▸ **Activity**
Once the line containing "school desk: (541, 239)" is found in the entries below, reproduce it and every line after it, stopping at and including the line containing "window: (235, 1004) -> (96, 670), moved"; reproduce nothing else, and keep each line exact.

Coordinate mapping data:
::::::::::
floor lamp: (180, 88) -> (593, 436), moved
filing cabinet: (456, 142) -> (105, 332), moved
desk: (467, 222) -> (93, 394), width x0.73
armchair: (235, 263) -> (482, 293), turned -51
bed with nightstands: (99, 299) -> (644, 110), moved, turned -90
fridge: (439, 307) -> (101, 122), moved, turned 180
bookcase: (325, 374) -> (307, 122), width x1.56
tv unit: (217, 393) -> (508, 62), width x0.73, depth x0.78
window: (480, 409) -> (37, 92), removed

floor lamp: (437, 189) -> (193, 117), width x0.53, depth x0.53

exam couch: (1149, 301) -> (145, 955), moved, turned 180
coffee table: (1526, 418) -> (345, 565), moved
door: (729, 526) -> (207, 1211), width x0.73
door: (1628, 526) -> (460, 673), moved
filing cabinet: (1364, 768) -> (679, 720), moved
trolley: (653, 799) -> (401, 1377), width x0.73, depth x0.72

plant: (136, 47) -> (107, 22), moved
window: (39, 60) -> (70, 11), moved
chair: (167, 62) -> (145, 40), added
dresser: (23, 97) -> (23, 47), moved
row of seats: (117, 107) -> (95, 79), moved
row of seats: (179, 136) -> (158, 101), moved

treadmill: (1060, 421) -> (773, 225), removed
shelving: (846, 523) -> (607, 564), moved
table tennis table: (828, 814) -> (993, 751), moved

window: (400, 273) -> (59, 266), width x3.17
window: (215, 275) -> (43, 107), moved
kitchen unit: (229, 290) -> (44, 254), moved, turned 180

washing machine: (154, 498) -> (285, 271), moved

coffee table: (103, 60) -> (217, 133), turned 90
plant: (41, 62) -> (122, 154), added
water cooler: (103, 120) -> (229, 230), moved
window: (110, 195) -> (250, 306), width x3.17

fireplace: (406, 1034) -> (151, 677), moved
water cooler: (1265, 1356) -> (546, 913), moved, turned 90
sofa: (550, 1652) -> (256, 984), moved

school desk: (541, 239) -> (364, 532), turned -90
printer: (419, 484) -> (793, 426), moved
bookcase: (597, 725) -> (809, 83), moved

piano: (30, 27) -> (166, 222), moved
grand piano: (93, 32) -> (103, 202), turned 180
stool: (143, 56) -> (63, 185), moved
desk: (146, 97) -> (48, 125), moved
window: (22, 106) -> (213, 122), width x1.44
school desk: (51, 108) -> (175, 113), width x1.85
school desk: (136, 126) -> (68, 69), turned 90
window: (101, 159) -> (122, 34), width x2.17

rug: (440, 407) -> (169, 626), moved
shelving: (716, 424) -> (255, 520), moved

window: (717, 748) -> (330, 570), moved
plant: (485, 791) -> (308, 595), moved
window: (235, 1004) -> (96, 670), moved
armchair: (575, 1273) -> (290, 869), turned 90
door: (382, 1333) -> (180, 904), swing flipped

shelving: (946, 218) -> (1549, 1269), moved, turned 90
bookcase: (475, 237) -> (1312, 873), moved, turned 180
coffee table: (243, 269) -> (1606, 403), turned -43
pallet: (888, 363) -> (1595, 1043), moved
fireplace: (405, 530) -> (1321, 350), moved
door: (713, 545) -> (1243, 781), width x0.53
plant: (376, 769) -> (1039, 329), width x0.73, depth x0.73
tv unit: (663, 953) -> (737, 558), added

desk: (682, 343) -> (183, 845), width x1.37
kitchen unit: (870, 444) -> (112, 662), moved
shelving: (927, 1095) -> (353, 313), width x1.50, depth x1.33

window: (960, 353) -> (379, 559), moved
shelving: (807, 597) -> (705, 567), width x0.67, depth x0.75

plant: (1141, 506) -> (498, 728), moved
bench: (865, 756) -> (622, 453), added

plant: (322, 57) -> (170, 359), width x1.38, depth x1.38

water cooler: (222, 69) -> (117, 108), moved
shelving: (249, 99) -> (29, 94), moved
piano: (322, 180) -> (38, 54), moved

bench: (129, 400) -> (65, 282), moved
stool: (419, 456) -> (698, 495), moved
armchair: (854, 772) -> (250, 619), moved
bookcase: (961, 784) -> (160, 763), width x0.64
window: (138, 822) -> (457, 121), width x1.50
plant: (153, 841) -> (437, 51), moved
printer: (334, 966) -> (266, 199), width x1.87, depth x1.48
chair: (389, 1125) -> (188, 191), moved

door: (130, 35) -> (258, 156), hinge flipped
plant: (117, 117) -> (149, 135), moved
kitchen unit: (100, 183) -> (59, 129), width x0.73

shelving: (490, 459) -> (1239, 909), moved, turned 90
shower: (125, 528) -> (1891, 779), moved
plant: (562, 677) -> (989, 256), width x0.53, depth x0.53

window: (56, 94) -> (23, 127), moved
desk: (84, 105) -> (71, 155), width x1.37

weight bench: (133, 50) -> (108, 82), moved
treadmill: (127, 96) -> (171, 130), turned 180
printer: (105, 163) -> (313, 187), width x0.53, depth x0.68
::::::::::
▸ **Response below**
school desk: (541, 239) -> (364, 532), turned -90
printer: (419, 484) -> (793, 426), moved
bookcase: (597, 725) -> (809, 83), moved

piano: (30, 27) -> (166, 222), moved
grand piano: (93, 32) -> (103, 202), turned 180
stool: (143, 56) -> (63, 185), moved
desk: (146, 97) -> (48, 125), moved
window: (22, 106) -> (213, 122), width x1.44
school desk: (51, 108) -> (175, 113), width x1.85
school desk: (136, 126) -> (68, 69), turned 90
window: (101, 159) -> (122, 34), width x2.17

rug: (440, 407) -> (169, 626), moved
shelving: (716, 424) -> (255, 520), moved

window: (717, 748) -> (330, 570), moved
plant: (485, 791) -> (308, 595), moved
window: (235, 1004) -> (96, 670), moved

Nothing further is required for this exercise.